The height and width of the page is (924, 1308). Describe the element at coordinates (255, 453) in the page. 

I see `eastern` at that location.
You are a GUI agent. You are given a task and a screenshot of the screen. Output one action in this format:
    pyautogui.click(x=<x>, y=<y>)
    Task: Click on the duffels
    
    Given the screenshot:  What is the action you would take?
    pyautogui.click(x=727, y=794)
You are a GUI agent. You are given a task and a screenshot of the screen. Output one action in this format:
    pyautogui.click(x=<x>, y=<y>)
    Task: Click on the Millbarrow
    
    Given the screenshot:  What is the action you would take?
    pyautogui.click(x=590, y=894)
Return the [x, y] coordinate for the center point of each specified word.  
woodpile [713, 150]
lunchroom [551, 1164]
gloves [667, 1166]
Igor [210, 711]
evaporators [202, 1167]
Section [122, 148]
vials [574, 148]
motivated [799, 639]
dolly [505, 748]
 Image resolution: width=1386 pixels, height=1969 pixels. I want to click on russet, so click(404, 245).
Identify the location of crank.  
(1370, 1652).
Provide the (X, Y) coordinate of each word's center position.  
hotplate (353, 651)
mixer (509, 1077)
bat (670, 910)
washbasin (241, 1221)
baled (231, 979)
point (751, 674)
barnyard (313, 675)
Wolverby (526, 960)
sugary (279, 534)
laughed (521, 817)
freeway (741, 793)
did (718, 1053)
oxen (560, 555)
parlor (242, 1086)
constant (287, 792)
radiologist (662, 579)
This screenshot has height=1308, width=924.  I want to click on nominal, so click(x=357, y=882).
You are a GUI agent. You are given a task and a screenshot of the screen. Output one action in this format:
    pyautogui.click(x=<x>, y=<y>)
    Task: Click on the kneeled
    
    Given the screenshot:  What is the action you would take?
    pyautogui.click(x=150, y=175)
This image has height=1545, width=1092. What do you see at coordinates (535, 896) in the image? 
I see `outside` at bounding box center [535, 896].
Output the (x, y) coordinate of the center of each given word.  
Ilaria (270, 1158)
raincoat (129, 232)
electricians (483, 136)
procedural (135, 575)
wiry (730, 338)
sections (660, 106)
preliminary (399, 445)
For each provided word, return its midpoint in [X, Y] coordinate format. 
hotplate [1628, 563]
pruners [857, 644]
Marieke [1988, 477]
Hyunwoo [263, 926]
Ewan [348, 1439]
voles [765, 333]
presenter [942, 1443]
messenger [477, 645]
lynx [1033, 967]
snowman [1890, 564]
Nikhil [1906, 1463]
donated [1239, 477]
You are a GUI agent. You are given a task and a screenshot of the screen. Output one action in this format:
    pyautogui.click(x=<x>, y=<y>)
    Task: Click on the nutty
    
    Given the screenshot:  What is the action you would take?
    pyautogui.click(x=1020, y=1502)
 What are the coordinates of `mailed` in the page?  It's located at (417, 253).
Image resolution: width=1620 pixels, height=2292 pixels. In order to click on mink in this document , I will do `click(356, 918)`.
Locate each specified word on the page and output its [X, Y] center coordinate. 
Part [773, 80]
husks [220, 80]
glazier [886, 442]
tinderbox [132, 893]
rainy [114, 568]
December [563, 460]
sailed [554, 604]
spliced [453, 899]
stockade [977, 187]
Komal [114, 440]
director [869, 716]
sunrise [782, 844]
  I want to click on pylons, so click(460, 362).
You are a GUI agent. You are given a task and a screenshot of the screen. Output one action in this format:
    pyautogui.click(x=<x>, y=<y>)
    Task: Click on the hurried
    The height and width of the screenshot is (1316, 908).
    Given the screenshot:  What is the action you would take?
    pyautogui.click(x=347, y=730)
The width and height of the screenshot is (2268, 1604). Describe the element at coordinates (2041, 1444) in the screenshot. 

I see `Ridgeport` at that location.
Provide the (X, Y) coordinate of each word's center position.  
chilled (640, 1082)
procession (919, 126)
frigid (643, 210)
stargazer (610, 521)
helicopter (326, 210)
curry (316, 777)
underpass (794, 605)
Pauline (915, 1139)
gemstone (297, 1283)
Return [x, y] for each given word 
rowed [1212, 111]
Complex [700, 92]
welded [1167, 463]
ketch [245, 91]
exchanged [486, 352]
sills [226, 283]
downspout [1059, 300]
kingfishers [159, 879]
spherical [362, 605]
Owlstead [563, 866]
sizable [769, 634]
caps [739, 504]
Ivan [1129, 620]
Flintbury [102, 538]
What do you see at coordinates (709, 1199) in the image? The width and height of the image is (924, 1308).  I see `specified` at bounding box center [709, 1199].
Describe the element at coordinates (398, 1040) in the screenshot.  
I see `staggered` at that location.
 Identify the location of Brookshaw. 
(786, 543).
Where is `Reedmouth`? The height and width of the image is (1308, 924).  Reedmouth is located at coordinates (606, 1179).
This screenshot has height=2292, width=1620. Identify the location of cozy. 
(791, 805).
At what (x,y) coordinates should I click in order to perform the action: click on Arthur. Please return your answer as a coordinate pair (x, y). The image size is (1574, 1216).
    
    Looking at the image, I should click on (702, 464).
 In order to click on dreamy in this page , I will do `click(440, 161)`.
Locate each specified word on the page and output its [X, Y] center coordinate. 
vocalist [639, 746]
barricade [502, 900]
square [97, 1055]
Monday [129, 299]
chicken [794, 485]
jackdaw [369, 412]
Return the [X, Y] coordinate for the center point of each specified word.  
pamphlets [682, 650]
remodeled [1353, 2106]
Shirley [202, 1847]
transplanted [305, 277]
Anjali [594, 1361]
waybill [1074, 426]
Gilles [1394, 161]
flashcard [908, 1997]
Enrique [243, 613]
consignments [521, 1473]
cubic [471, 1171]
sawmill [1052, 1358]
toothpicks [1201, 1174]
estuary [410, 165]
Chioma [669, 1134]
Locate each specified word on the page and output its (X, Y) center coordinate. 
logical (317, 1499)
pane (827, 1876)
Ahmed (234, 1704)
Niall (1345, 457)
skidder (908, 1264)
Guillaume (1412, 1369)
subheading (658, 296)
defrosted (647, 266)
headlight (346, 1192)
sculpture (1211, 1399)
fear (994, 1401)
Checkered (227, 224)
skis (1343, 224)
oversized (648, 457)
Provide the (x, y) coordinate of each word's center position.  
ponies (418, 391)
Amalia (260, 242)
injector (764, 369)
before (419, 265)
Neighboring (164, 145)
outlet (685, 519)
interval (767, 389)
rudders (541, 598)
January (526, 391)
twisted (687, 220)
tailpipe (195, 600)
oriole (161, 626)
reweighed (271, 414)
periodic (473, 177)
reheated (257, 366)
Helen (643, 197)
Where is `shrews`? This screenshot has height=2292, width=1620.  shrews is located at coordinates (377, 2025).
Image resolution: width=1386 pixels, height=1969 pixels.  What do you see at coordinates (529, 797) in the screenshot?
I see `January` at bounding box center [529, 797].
****************************************
Can you print every one of the entries above again, word for word and line for line?

The height and width of the page is (924, 1308). Describe the element at coordinates (255, 453) in the page. 

I see `eastern` at that location.
You are a GUI agent. You are given a task and a screenshot of the screen. Output one action in this format:
    pyautogui.click(x=<x>, y=<y>)
    Task: Click on the duffels
    
    Given the screenshot:  What is the action you would take?
    pyautogui.click(x=727, y=794)
You are a GUI agent. You are given a task and a screenshot of the screen. Output one action in this format:
    pyautogui.click(x=<x>, y=<y>)
    Task: Click on the Millbarrow
    
    Given the screenshot:  What is the action you would take?
    pyautogui.click(x=590, y=894)
Return the [x, y] coordinate for the center point of each specified word.  
woodpile [713, 150]
lunchroom [551, 1164]
gloves [667, 1166]
Igor [210, 711]
evaporators [202, 1167]
Section [122, 148]
vials [574, 148]
motivated [799, 639]
dolly [505, 748]
 Image resolution: width=1386 pixels, height=1969 pixels. I want to click on russet, so click(404, 245).
Identify the location of crank.  
(1370, 1652).
Provide the (X, Y) coordinate of each word's center position.  
hotplate (353, 651)
mixer (509, 1077)
bat (670, 910)
washbasin (241, 1221)
baled (231, 979)
point (751, 674)
barnyard (313, 675)
Wolverby (526, 960)
sugary (279, 534)
laughed (521, 817)
freeway (741, 793)
did (718, 1053)
oxen (560, 555)
parlor (242, 1086)
constant (287, 792)
radiologist (662, 579)
This screenshot has height=1308, width=924.  I want to click on nominal, so click(x=357, y=882).
You are a GUI agent. You are given a task and a screenshot of the screen. Output one action in this format:
    pyautogui.click(x=<x>, y=<y>)
    Task: Click on the kneeled
    
    Given the screenshot:  What is the action you would take?
    pyautogui.click(x=150, y=175)
This image has height=1545, width=1092. What do you see at coordinates (535, 896) in the image? 
I see `outside` at bounding box center [535, 896].
Output the (x, y) coordinate of the center of each given word.  
Ilaria (270, 1158)
raincoat (129, 232)
electricians (483, 136)
procedural (135, 575)
wiry (730, 338)
sections (660, 106)
preliminary (399, 445)
For each provided word, return its midpoint in [X, Y] coordinate format. 
hotplate [1628, 563]
pruners [857, 644]
Marieke [1988, 477]
Hyunwoo [263, 926]
Ewan [348, 1439]
voles [765, 333]
presenter [942, 1443]
messenger [477, 645]
lynx [1033, 967]
snowman [1890, 564]
Nikhil [1906, 1463]
donated [1239, 477]
You are a GUI agent. You are given a task and a screenshot of the screen. Output one action in this format:
    pyautogui.click(x=<x>, y=<y>)
    Task: Click on the nutty
    
    Given the screenshot:  What is the action you would take?
    pyautogui.click(x=1020, y=1502)
 What are the coordinates of `mailed` in the page?  It's located at (417, 253).
Image resolution: width=1620 pixels, height=2292 pixels. In order to click on mink in this document , I will do `click(356, 918)`.
Locate each specified word on the page and output its [X, Y] center coordinate. 
Part [773, 80]
husks [220, 80]
glazier [886, 442]
tinderbox [132, 893]
rainy [114, 568]
December [563, 460]
sailed [554, 604]
spliced [453, 899]
stockade [977, 187]
Komal [114, 440]
director [869, 716]
sunrise [782, 844]
  I want to click on pylons, so click(460, 362).
You are a GUI agent. You are given a task and a screenshot of the screen. Output one action in this format:
    pyautogui.click(x=<x>, y=<y>)
    Task: Click on the hurried
    The height and width of the screenshot is (1316, 908).
    Given the screenshot:  What is the action you would take?
    pyautogui.click(x=347, y=730)
The width and height of the screenshot is (2268, 1604). Describe the element at coordinates (2041, 1444) in the screenshot. 

I see `Ridgeport` at that location.
Provide the (X, Y) coordinate of each word's center position.  
chilled (640, 1082)
procession (919, 126)
frigid (643, 210)
stargazer (610, 521)
helicopter (326, 210)
curry (316, 777)
underpass (794, 605)
Pauline (915, 1139)
gemstone (297, 1283)
Return [x, y] for each given word 
rowed [1212, 111]
Complex [700, 92]
welded [1167, 463]
ketch [245, 91]
exchanged [486, 352]
sills [226, 283]
downspout [1059, 300]
kingfishers [159, 879]
spherical [362, 605]
Owlstead [563, 866]
sizable [769, 634]
caps [739, 504]
Ivan [1129, 620]
Flintbury [102, 538]
What do you see at coordinates (709, 1199) in the image? The width and height of the image is (924, 1308).  I see `specified` at bounding box center [709, 1199].
Describe the element at coordinates (398, 1040) in the screenshot.  
I see `staggered` at that location.
 Identify the location of Brookshaw. 
(786, 543).
Where is `Reedmouth`? The height and width of the image is (1308, 924).  Reedmouth is located at coordinates (606, 1179).
This screenshot has height=2292, width=1620. Identify the location of cozy. 
(791, 805).
At what (x,y) coordinates should I click in order to perform the action: click on Arthur. Please return your answer as a coordinate pair (x, y). The image size is (1574, 1216).
    
    Looking at the image, I should click on (702, 464).
 In order to click on dreamy in this page , I will do `click(440, 161)`.
Locate each specified word on the page and output its [X, Y] center coordinate. 
vocalist [639, 746]
barricade [502, 900]
square [97, 1055]
Monday [129, 299]
chicken [794, 485]
jackdaw [369, 412]
Return the [X, Y] coordinate for the center point of each specified word.  
pamphlets [682, 650]
remodeled [1353, 2106]
Shirley [202, 1847]
transplanted [305, 277]
Anjali [594, 1361]
waybill [1074, 426]
Gilles [1394, 161]
flashcard [908, 1997]
Enrique [243, 613]
consignments [521, 1473]
cubic [471, 1171]
sawmill [1052, 1358]
toothpicks [1201, 1174]
estuary [410, 165]
Chioma [669, 1134]
Locate each specified word on the page and output its (X, Y) center coordinate. 
logical (317, 1499)
pane (827, 1876)
Ahmed (234, 1704)
Niall (1345, 457)
skidder (908, 1264)
Guillaume (1412, 1369)
subheading (658, 296)
defrosted (647, 266)
headlight (346, 1192)
sculpture (1211, 1399)
fear (994, 1401)
Checkered (227, 224)
skis (1343, 224)
oversized (648, 457)
Provide the (x, y) coordinate of each word's center position.  
ponies (418, 391)
Amalia (260, 242)
injector (764, 369)
before (419, 265)
Neighboring (164, 145)
outlet (685, 519)
interval (767, 389)
rudders (541, 598)
January (526, 391)
twisted (687, 220)
tailpipe (195, 600)
oriole (161, 626)
reweighed (271, 414)
periodic (473, 177)
reheated (257, 366)
Helen (643, 197)
Where is `shrews`? This screenshot has height=2292, width=1620.  shrews is located at coordinates (377, 2025).
Image resolution: width=1386 pixels, height=1969 pixels.  What do you see at coordinates (529, 797) in the screenshot?
I see `January` at bounding box center [529, 797].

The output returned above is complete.